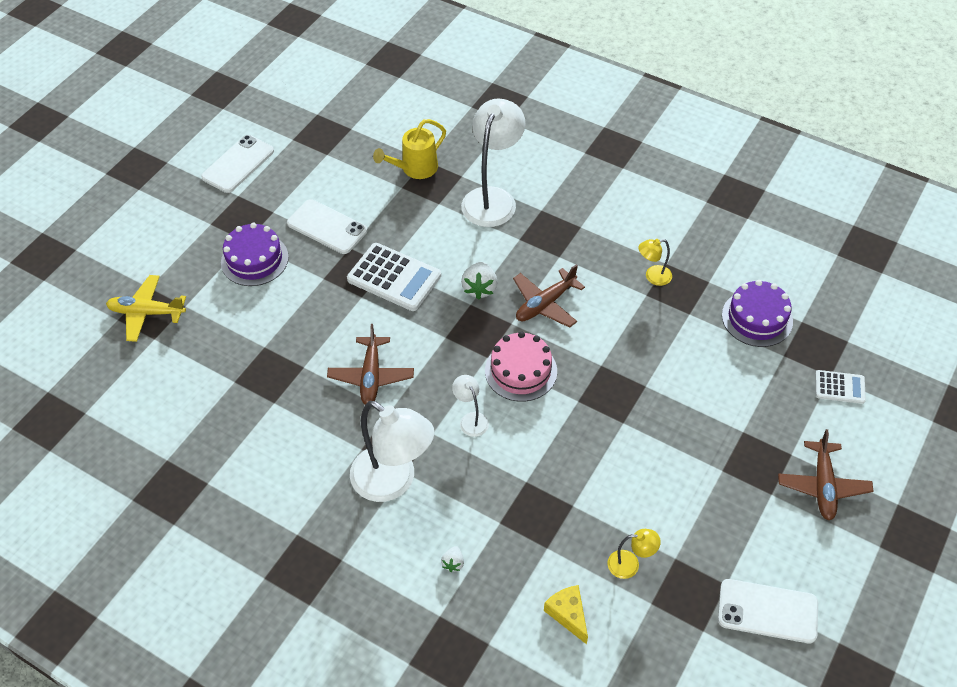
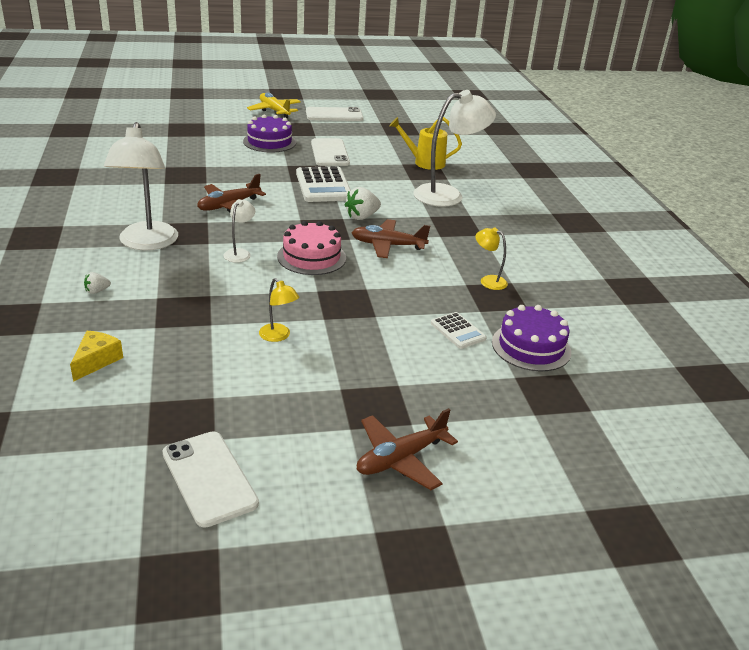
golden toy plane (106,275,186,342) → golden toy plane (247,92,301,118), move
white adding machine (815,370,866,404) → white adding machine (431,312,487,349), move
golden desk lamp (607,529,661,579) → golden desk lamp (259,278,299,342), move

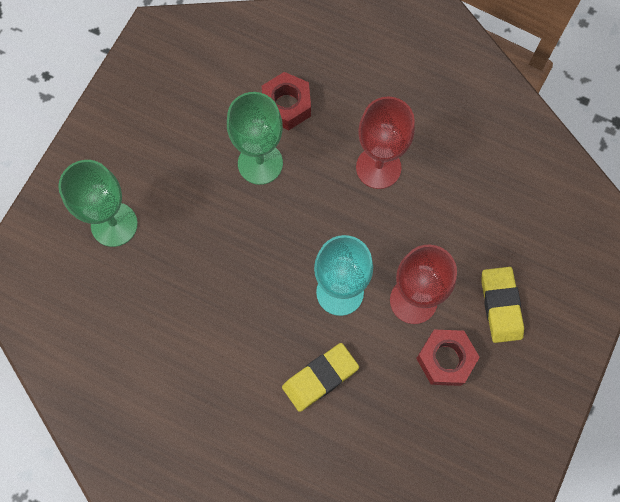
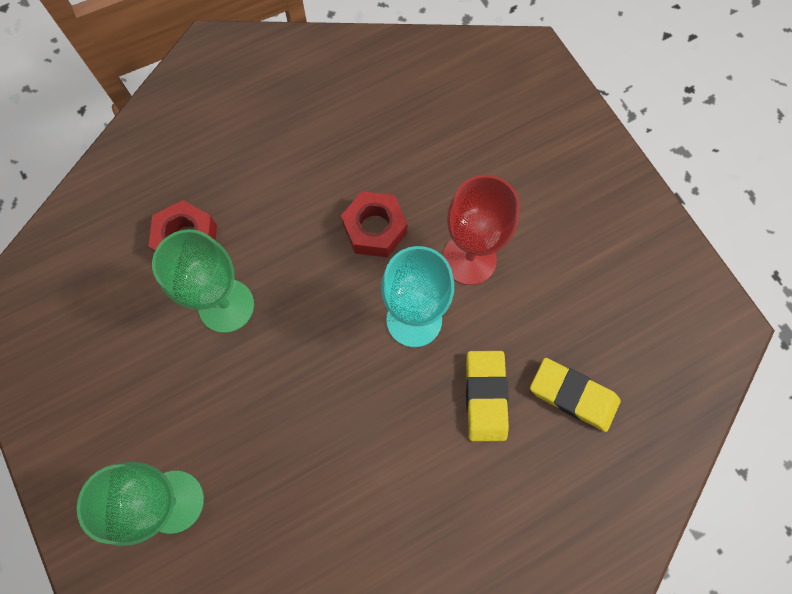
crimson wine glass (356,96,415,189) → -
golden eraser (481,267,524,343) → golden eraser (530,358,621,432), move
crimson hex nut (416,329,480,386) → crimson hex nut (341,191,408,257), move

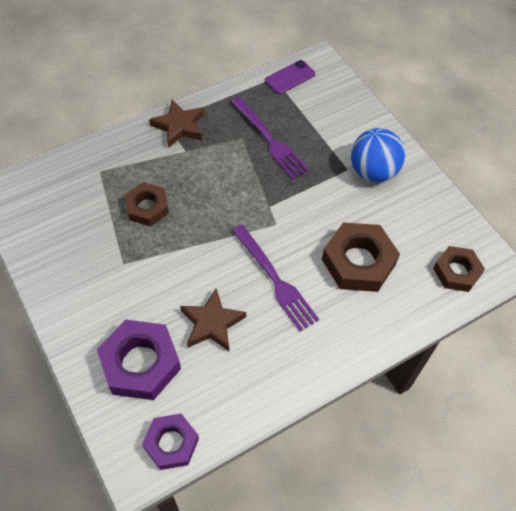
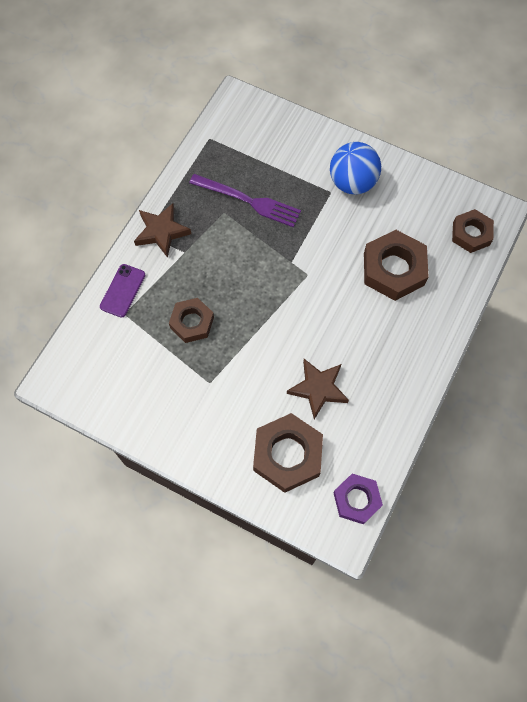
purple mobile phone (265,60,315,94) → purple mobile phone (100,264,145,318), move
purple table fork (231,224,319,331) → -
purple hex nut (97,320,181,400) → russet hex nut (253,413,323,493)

........

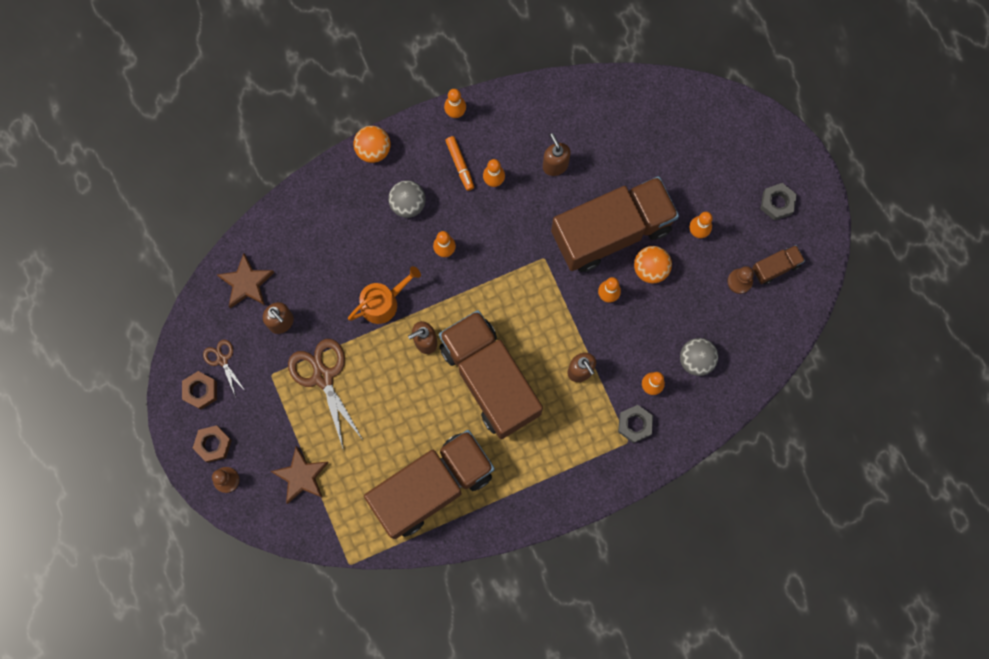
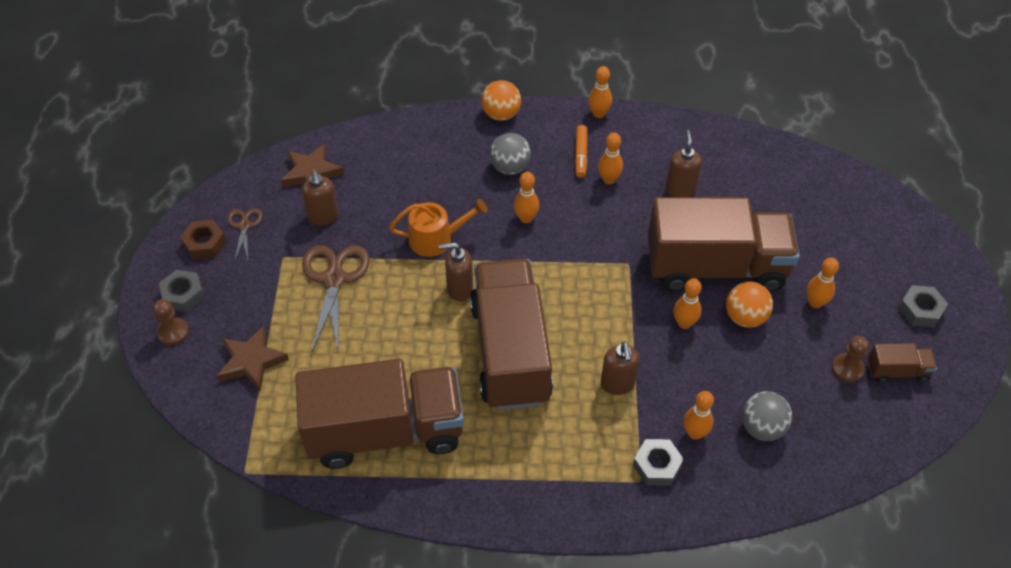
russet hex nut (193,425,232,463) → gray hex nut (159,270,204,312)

........

Copy out exactly the material that runs from the line with "golden desk lamp (607,529,661,579)" to the line with "purple hex nut", ends included, and leave the pictures behind.

**Reply:**
golden desk lamp (607,529,661,579) → golden desk lamp (259,278,299,342), move

crimson wine glass (356,96,415,189) → -
golden eraser (481,267,524,343) → golden eraser (530,358,621,432), move
crimson hex nut (416,329,480,386) → crimson hex nut (341,191,408,257), move

purple mobile phone (265,60,315,94) → purple mobile phone (100,264,145,318), move
purple table fork (231,224,319,331) → -
purple hex nut (97,320,181,400) → russet hex nut (253,413,323,493)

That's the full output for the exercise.